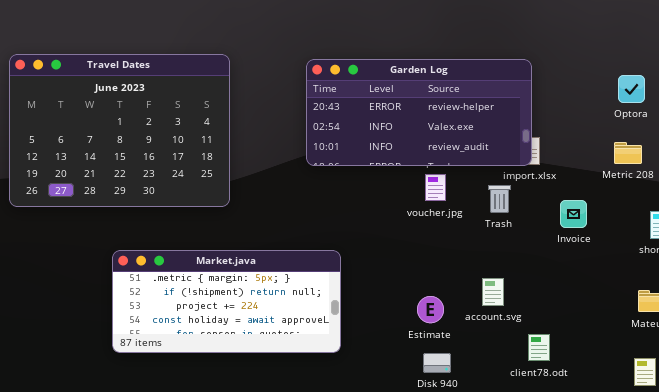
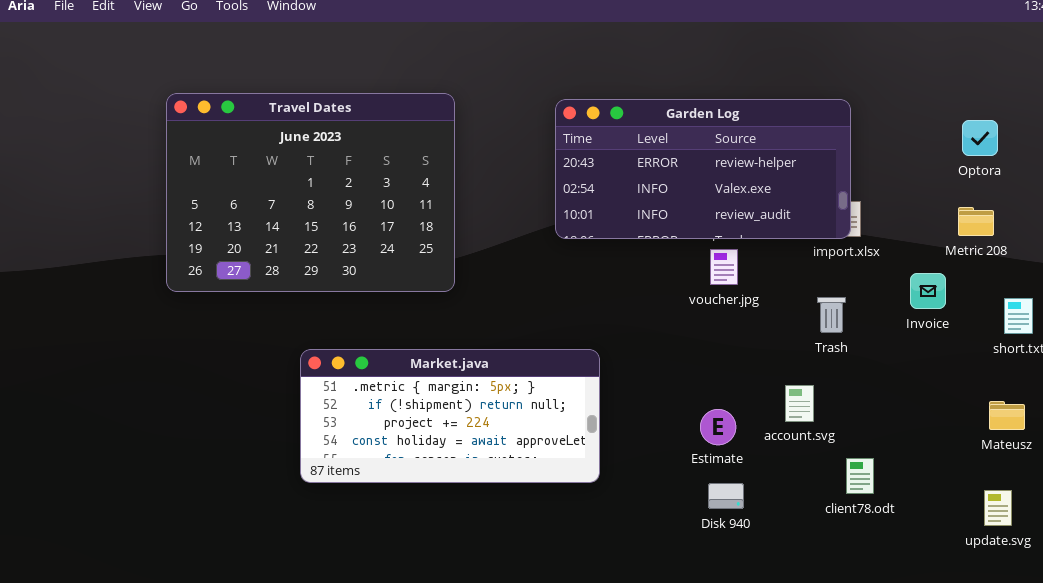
Trash: [488,185,511,213] -> [817,297,846,333], moved
Invoice: [560,200,587,228] -> [910,273,946,309], moved

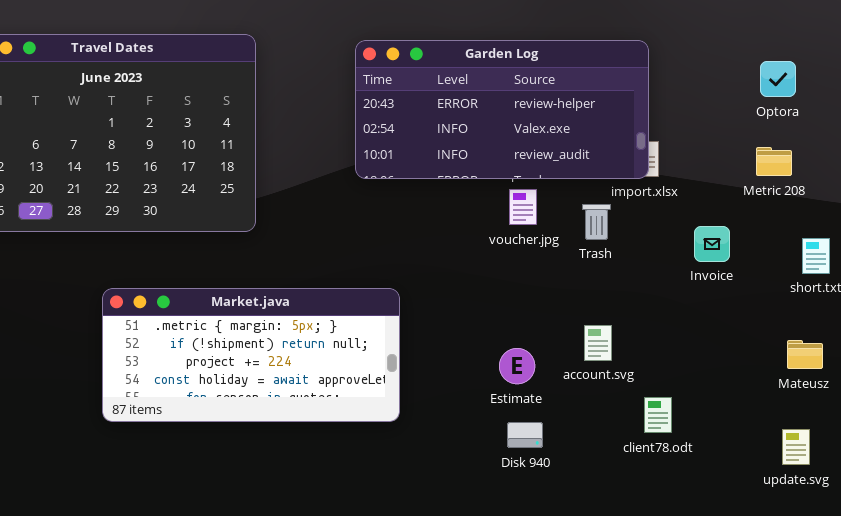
Invoice: [910,273,946,309] -> [694,226,730,262], moved
Trash: [817,297,846,333] -> [582,204,611,240], moved

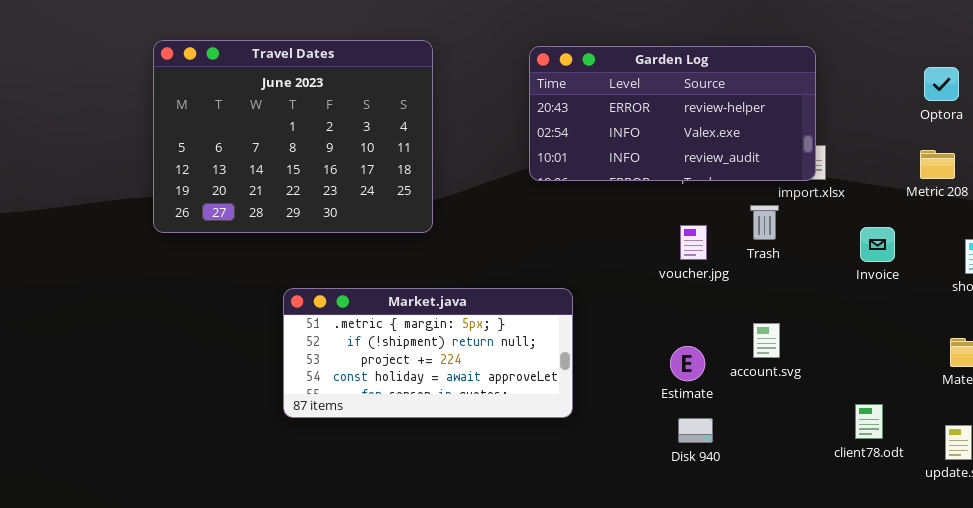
voucher.jpg: [509,189,537,225] -> [680,225,707,260], moved
client78.odt: [644,397,672,433] -> [855,404,883,439], moved

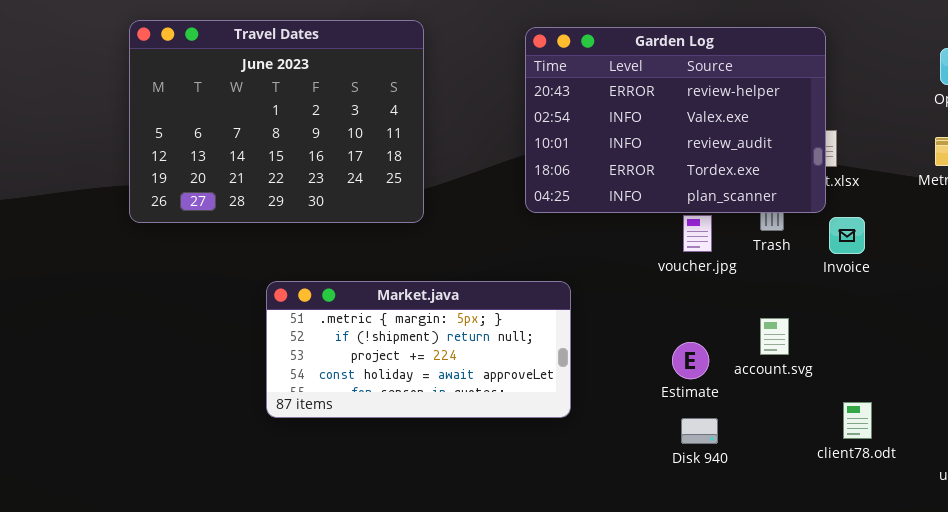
Garden Log: [529,46,816,181] -> [525,27,826,213], resized
Invoice: [860,227,895,262] -> [829,217,865,254], moved
client78.odt: [855,404,883,439] -> [843,402,872,439], moved

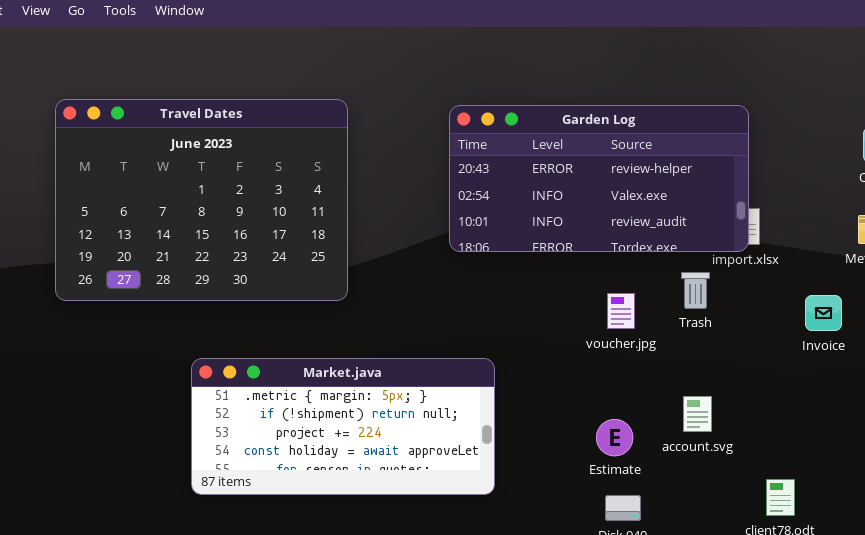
Garden Log: [525,27,826,213] -> [449,105,749,252], resized
Invoice: [829,217,865,254] -> [805,295,842,331], moved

◆ ◆ ◆ ◆ ◆

■ Your goal
Exactly as they stand, set down the lines from the start of the material through the line with "client78.odt: [644,397,672,433] ->", both ends included, omitting the pictures.

■ Result of this task
Trash: [488,185,511,213] -> [817,297,846,333], moved
Invoice: [560,200,587,228] -> [910,273,946,309], moved

Invoice: [910,273,946,309] -> [694,226,730,262], moved
Trash: [817,297,846,333] -> [582,204,611,240], moved

voucher.jpg: [509,189,537,225] -> [680,225,707,260], moved
client78.odt: [644,397,672,433] -> [855,404,883,439], moved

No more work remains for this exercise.